Stored entries
—————

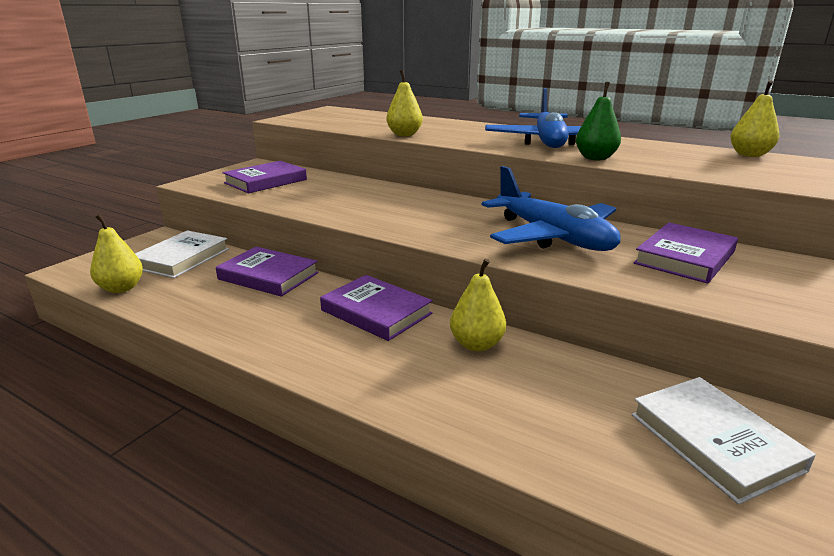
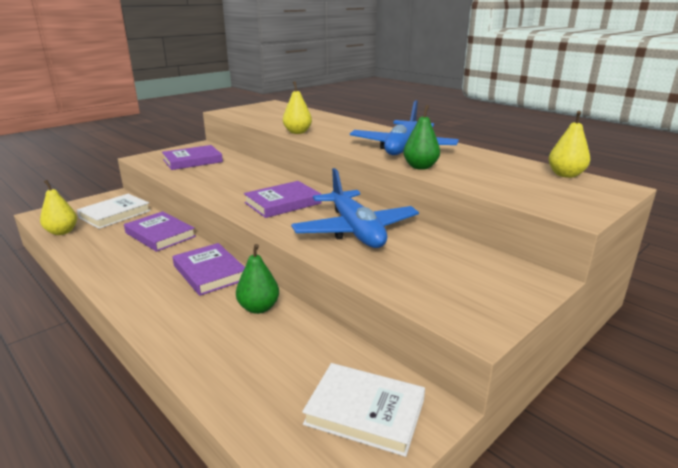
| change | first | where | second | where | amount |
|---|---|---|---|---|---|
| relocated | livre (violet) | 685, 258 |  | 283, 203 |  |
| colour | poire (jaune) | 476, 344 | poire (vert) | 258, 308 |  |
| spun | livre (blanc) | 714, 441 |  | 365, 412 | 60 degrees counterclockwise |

—————

• _Task instructions_:
Extract every line from the one with "colour | poire" down to the final line above, both included, exactly as written.

• _Output below_:
| colour | poire (jaune) | 476, 344 | poire (vert) | 258, 308 |  |
| spun | livre (blanc) | 714, 441 |  | 365, 412 | 60 degrees counterclockwise |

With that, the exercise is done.